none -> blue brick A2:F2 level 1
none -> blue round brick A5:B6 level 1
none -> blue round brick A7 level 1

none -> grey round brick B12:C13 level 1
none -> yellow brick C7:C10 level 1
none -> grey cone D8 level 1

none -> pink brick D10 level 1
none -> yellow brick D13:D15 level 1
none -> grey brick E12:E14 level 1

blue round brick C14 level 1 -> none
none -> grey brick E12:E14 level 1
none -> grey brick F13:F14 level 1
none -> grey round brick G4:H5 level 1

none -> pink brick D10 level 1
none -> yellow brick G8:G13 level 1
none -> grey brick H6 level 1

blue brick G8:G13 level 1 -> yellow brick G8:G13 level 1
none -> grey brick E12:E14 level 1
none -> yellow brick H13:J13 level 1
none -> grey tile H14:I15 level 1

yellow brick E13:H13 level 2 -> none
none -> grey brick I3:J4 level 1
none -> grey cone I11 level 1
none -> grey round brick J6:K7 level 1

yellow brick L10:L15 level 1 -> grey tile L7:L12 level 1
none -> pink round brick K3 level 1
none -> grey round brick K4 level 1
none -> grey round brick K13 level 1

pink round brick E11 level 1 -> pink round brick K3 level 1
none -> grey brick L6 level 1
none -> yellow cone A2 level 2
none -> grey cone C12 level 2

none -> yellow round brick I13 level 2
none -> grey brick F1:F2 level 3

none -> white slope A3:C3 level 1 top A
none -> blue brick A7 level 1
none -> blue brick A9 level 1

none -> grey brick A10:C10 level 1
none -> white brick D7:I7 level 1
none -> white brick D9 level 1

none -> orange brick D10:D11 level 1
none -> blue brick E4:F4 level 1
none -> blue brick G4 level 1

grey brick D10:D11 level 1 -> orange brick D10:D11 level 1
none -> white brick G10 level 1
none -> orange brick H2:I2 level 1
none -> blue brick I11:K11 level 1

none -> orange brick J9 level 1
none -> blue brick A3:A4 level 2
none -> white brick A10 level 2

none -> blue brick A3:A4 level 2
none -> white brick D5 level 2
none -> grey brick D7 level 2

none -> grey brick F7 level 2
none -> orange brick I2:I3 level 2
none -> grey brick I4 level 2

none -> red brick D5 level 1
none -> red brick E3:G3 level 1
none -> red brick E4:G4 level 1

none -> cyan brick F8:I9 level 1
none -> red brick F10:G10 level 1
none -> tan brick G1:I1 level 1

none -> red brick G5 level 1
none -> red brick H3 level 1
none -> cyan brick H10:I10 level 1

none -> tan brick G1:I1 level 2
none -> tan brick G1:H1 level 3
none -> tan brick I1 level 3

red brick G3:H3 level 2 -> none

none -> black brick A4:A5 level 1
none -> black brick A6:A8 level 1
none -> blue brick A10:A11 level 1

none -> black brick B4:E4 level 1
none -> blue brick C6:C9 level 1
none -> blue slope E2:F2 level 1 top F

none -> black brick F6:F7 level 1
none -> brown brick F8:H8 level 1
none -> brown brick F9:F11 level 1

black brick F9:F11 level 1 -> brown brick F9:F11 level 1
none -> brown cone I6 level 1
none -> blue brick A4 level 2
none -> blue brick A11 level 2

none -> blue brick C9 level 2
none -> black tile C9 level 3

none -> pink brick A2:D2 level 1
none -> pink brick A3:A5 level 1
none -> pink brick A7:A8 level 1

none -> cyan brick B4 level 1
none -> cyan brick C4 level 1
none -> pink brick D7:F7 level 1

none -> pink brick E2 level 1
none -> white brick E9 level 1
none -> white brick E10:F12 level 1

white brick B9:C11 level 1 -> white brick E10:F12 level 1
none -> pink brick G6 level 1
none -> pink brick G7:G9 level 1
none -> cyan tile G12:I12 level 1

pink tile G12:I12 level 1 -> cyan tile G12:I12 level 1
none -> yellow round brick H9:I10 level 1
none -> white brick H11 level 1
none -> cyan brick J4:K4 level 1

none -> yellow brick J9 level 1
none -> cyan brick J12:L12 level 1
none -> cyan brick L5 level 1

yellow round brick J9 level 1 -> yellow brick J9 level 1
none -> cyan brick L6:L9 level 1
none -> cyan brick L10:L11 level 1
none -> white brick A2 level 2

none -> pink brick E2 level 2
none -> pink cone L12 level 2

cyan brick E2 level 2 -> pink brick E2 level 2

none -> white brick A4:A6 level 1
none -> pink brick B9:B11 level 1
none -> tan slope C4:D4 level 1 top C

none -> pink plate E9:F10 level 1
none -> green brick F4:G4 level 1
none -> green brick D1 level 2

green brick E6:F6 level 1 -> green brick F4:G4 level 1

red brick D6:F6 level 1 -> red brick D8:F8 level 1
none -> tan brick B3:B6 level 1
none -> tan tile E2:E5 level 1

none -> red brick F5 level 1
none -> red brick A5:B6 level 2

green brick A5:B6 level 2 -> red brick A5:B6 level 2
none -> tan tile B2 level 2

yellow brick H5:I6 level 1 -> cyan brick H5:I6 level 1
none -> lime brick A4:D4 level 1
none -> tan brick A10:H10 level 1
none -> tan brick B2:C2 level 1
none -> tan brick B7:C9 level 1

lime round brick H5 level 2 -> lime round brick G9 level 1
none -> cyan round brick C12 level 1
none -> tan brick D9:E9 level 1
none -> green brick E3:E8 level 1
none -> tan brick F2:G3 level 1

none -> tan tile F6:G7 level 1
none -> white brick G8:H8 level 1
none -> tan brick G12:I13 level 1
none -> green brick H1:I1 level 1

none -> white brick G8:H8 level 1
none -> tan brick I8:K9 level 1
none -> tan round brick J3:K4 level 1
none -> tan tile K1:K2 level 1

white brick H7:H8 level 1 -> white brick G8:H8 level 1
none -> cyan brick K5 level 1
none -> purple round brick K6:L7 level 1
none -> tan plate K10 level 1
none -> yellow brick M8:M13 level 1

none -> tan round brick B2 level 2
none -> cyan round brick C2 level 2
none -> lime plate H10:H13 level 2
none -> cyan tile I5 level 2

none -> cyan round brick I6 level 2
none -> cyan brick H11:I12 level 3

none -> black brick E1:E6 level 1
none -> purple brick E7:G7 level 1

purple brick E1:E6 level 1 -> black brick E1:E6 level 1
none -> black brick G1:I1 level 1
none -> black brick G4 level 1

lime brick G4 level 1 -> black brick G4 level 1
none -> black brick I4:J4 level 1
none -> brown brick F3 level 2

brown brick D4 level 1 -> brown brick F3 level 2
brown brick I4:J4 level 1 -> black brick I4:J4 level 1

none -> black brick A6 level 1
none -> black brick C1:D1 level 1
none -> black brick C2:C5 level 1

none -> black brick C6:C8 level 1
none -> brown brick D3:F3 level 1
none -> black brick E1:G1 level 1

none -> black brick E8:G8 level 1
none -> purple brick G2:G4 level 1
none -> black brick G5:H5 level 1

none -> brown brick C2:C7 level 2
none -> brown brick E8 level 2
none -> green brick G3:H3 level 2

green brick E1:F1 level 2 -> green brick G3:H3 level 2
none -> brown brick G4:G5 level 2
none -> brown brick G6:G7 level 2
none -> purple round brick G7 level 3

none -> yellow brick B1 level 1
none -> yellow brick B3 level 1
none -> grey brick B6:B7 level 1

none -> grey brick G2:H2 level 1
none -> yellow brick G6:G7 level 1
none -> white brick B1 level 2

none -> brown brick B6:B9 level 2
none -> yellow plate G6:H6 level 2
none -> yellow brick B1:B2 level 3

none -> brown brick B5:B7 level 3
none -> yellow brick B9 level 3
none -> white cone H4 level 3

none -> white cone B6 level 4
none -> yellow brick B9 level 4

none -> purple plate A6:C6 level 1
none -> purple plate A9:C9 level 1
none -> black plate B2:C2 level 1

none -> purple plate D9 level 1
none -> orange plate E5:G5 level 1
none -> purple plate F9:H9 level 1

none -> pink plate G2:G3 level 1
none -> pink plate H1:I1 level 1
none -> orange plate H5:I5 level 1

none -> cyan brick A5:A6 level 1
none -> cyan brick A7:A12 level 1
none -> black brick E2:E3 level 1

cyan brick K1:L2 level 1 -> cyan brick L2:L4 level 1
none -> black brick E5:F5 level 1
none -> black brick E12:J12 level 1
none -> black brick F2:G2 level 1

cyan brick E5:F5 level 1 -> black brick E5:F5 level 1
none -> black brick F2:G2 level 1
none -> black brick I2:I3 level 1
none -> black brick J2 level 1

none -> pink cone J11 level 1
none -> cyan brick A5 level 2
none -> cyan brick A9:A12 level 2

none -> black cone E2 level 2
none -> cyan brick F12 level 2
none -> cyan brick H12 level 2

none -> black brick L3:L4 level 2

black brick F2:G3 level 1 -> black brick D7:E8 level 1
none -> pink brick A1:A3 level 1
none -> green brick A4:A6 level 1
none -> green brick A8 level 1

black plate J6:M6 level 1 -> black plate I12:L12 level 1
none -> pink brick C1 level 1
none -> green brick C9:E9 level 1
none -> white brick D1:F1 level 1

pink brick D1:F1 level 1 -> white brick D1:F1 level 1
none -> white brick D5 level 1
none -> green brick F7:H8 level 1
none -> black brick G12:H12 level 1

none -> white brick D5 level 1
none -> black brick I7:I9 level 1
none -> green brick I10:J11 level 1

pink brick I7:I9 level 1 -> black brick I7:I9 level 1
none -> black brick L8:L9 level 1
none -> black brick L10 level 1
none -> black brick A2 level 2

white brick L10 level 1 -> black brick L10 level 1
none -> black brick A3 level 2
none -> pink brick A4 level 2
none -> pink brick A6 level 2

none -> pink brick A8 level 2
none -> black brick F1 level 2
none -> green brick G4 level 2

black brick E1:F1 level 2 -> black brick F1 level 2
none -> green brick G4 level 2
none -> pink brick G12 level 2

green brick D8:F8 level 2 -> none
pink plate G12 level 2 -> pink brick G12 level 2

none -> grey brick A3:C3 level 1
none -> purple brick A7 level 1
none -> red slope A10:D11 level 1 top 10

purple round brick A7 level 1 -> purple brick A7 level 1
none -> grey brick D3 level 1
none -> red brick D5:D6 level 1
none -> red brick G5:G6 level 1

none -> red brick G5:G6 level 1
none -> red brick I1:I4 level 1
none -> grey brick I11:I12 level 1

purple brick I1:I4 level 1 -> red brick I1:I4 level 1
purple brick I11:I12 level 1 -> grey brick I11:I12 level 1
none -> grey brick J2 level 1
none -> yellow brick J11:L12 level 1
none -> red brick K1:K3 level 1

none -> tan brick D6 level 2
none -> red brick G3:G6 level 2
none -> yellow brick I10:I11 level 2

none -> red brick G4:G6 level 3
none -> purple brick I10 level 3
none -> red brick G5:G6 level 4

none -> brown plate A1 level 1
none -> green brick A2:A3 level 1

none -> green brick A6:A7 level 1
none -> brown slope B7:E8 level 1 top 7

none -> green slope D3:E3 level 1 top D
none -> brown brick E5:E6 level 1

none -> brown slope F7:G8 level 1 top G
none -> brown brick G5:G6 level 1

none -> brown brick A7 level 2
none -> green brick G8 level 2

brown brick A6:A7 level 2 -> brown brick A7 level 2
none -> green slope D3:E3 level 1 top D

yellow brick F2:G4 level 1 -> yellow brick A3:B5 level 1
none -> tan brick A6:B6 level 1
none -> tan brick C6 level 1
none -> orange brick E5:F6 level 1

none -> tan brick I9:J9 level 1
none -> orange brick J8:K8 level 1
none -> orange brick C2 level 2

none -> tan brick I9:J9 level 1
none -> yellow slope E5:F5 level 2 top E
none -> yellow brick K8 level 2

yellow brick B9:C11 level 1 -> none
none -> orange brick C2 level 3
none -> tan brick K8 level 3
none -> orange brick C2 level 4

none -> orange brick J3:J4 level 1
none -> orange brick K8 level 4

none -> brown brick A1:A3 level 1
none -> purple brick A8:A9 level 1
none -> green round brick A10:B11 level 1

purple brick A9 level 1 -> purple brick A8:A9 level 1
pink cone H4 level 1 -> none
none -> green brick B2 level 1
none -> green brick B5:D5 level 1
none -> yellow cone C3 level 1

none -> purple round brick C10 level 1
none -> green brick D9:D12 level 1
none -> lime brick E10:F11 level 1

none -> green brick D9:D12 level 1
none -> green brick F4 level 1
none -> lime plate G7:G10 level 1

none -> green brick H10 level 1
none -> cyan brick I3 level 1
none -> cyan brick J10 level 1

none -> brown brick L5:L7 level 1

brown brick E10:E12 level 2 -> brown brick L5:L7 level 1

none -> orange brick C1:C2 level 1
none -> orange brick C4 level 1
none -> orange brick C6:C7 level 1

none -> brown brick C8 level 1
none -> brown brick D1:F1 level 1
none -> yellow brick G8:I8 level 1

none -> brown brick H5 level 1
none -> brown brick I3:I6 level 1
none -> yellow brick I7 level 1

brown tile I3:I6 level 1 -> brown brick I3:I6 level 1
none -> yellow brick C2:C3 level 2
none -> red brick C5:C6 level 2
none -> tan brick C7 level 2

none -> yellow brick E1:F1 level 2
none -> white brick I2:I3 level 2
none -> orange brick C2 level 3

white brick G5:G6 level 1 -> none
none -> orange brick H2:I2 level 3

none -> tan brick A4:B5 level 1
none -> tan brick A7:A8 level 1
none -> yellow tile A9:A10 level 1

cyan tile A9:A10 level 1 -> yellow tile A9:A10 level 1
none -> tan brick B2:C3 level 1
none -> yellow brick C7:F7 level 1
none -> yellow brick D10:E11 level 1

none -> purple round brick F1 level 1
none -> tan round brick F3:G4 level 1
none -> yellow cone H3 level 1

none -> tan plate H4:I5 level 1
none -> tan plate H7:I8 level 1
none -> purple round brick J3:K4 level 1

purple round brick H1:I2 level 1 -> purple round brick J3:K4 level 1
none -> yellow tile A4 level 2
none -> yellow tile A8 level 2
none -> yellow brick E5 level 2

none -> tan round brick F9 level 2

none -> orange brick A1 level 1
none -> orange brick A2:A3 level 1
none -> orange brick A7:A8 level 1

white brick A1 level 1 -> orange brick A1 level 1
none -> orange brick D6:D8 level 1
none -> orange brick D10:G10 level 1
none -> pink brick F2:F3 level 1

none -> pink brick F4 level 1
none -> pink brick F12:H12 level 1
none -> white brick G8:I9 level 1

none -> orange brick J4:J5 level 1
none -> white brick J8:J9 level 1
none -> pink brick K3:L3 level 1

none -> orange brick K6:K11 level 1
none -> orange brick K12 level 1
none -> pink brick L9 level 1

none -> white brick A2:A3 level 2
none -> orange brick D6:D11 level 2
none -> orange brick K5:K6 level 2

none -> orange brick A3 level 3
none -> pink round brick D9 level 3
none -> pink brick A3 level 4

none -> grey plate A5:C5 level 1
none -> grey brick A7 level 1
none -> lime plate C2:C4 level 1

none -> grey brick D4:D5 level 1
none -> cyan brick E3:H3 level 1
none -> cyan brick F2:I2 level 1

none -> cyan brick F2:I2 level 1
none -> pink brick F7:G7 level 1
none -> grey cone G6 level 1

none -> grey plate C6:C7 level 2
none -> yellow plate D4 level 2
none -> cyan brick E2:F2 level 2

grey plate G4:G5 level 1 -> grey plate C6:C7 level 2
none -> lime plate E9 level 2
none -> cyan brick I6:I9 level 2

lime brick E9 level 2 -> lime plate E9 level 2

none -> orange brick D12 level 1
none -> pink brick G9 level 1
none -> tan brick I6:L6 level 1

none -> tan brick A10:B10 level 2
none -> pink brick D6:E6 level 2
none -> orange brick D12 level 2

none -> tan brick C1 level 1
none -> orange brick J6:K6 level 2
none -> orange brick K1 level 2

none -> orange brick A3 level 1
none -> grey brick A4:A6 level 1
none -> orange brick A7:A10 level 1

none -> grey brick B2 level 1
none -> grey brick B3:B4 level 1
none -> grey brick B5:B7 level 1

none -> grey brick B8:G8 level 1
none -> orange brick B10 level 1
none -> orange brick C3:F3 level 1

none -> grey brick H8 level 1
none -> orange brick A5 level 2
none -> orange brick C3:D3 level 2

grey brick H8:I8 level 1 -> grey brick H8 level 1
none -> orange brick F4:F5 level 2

◆ WORK TO COMPLETE
Find the line with "none -> red brick H3 level 1" in the entries above. Retype it and each line after it, exactly, through the line with "none -> cyan tile G12:I12 level 1", and stop there.

◆ EXPECTED ANSWER
none -> red brick H3 level 1
none -> cyan brick H10:I10 level 1

none -> tan brick G1:I1 level 2
none -> tan brick G1:H1 level 3
none -> tan brick I1 level 3

red brick G3:H3 level 2 -> none

none -> black brick A4:A5 level 1
none -> black brick A6:A8 level 1
none -> blue brick A10:A11 level 1

none -> black brick B4:E4 level 1
none -> blue brick C6:C9 level 1
none -> blue slope E2:F2 level 1 top F

none -> black brick F6:F7 level 1
none -> brown brick F8:H8 level 1
none -> brown brick F9:F11 level 1

black brick F9:F11 level 1 -> brown brick F9:F11 level 1
none -> brown cone I6 level 1
none -> blue brick A4 level 2
none -> blue brick A11 level 2

none -> blue brick C9 level 2
none -> black tile C9 level 3

none -> pink brick A2:D2 level 1
none -> pink brick A3:A5 level 1
none -> pink brick A7:A8 level 1

none -> cyan brick B4 level 1
none -> cyan brick C4 level 1
none -> pink brick D7:F7 level 1

none -> pink brick E2 level 1
none -> white brick E9 level 1
none -> white brick E10:F12 level 1

white brick B9:C11 level 1 -> white brick E10:F12 level 1
none -> pink brick G6 level 1
none -> pink brick G7:G9 level 1
none -> cyan tile G12:I12 level 1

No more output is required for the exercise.